### [RECORDS FOR THE EXERCISE]
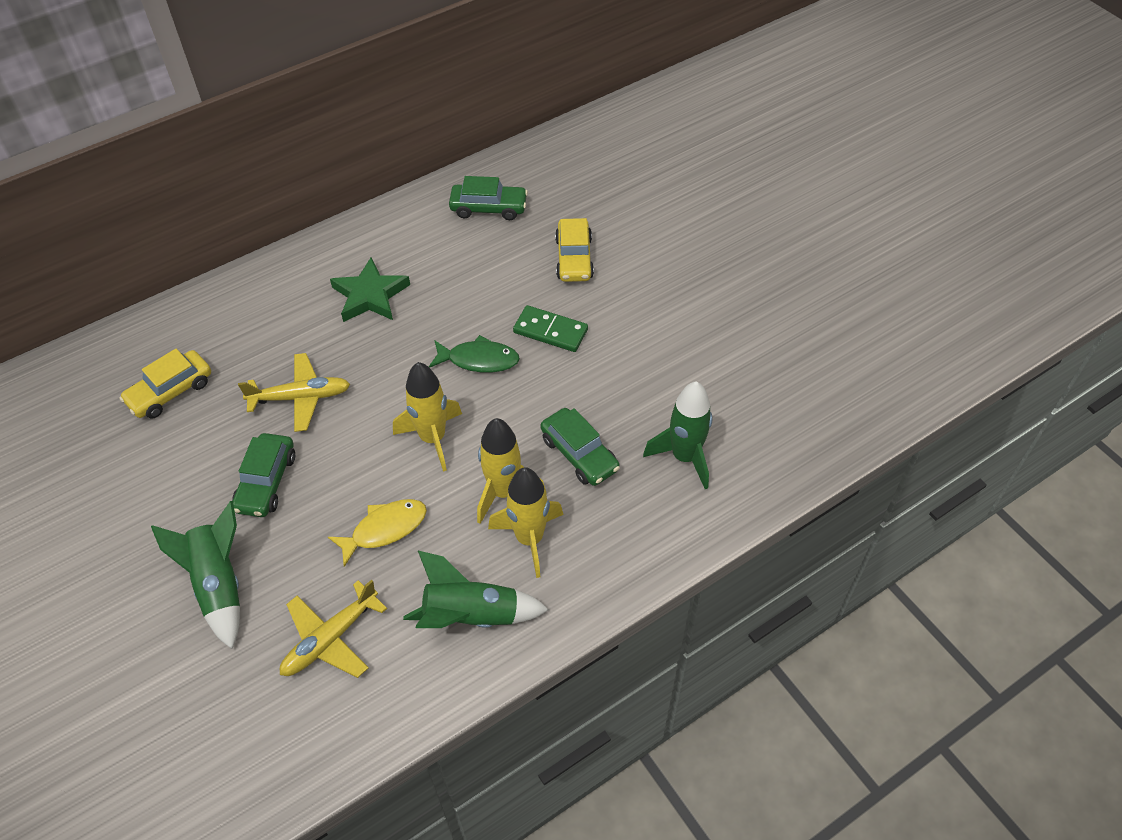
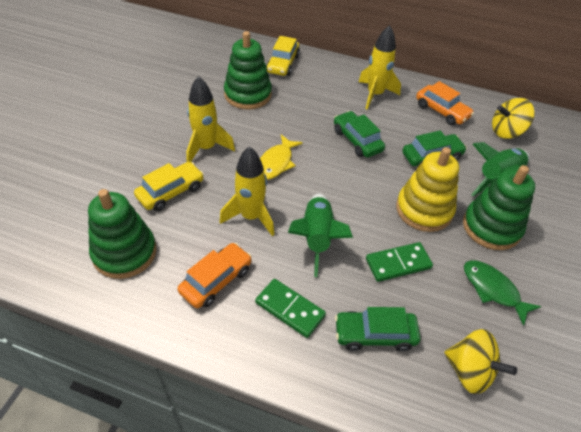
green domino: 1 -> 2
green rocket: 3 -> 2
green stacking toy: 0 -> 3
green star: 1 -> 0
orange car: 0 -> 2
yellow plane: 2 -> 0
yellow spinning top: 0 -> 2
yellow stacking toy: 0 -> 1

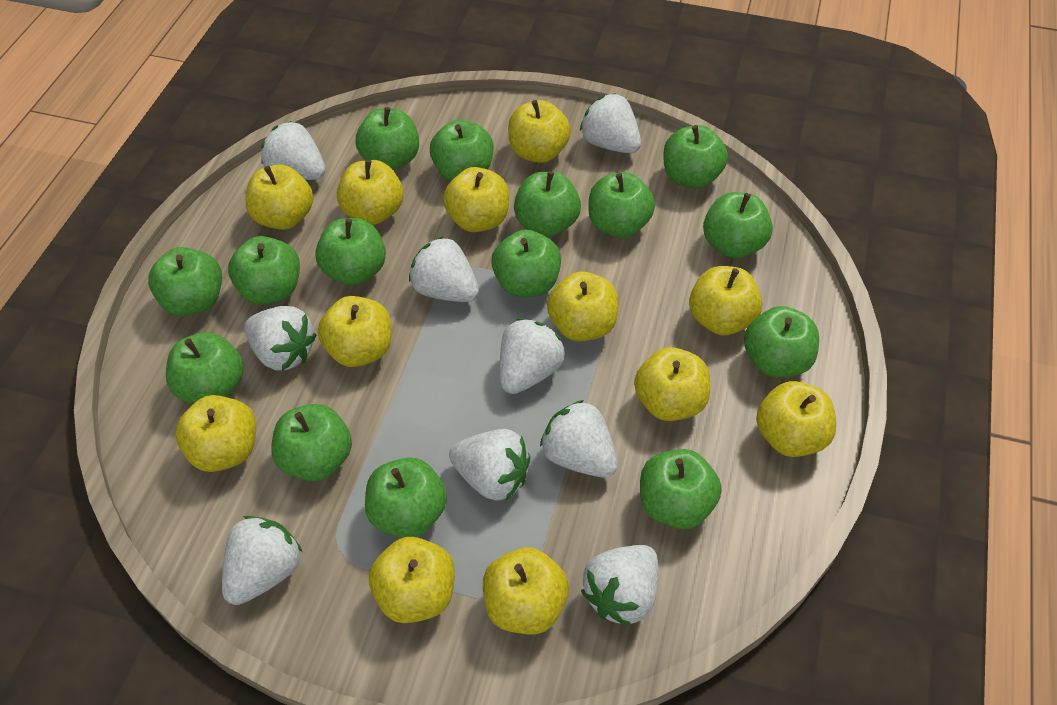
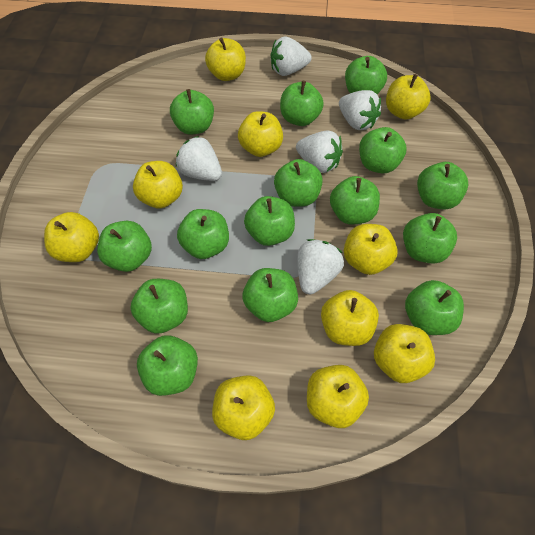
white strawberry: 9 -> 5
yellow apple: 12 -> 10

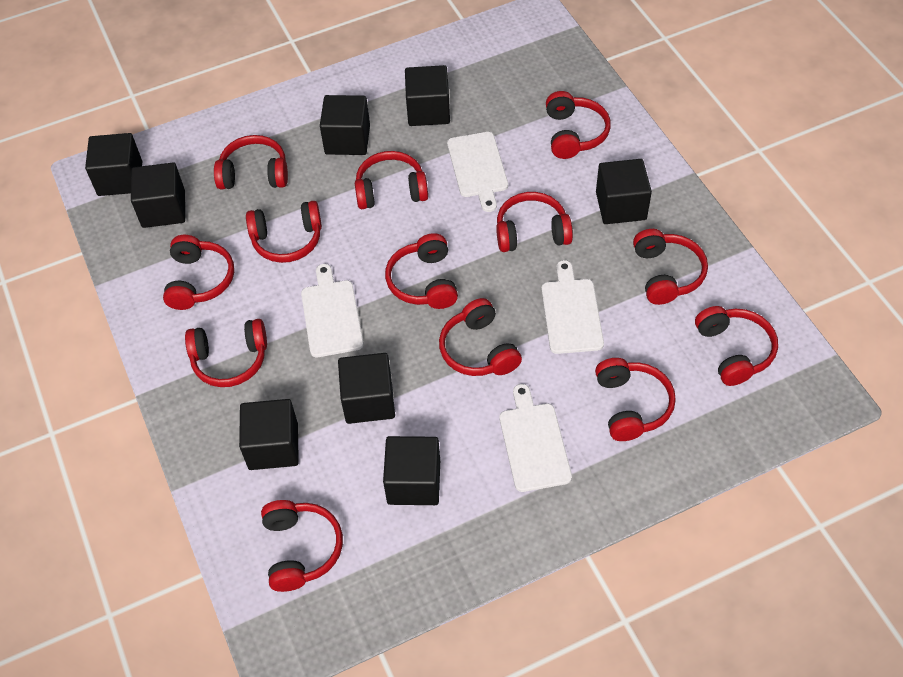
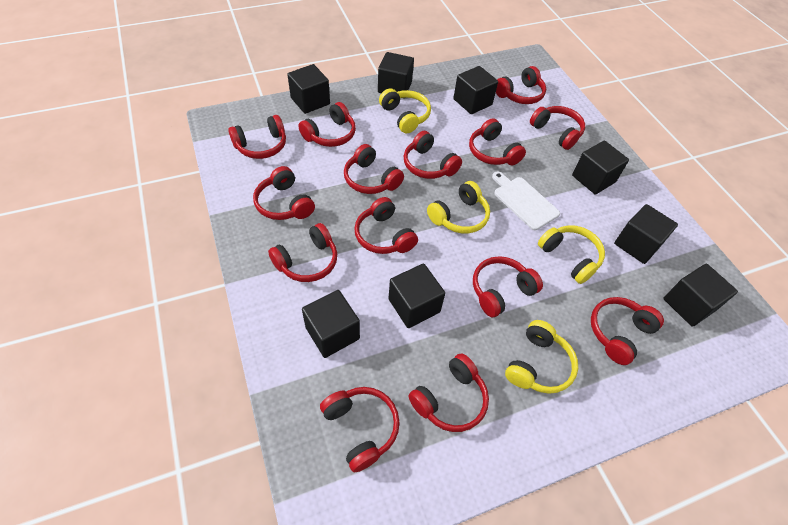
red headphones: 13 -> 14
white cutting board: 4 -> 1
yellow headphones: 0 -> 4

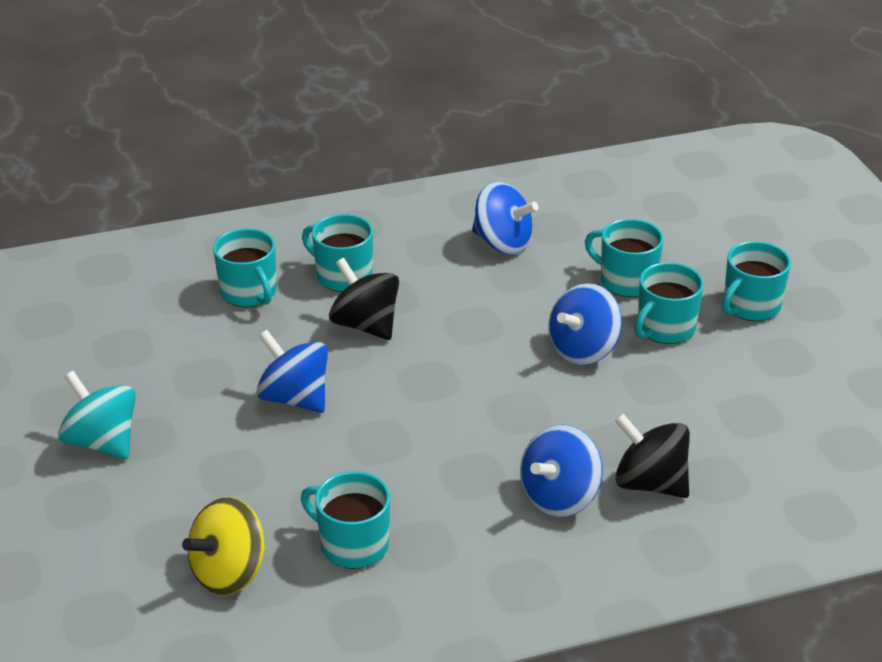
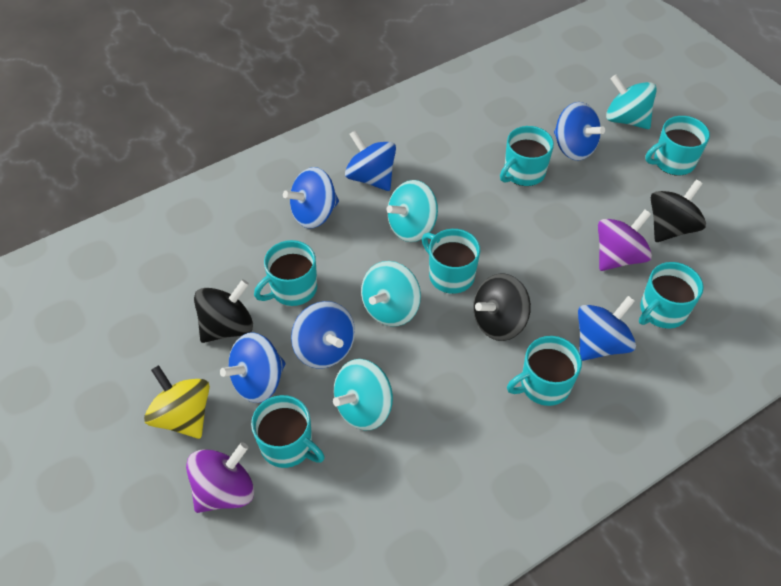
black spinning top: 2 -> 3
blue spinning top: 4 -> 6
purple spinning top: 0 -> 2
turquoise mug: 6 -> 7
turquoise spinning top: 1 -> 4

### [TASK STATEMENT]
Pick out and copy the lines of the material that include the word "green".

### [TASK SOLUTION]
green domino: 1 -> 2
green rocket: 3 -> 2
green stacking toy: 0 -> 3
green star: 1 -> 0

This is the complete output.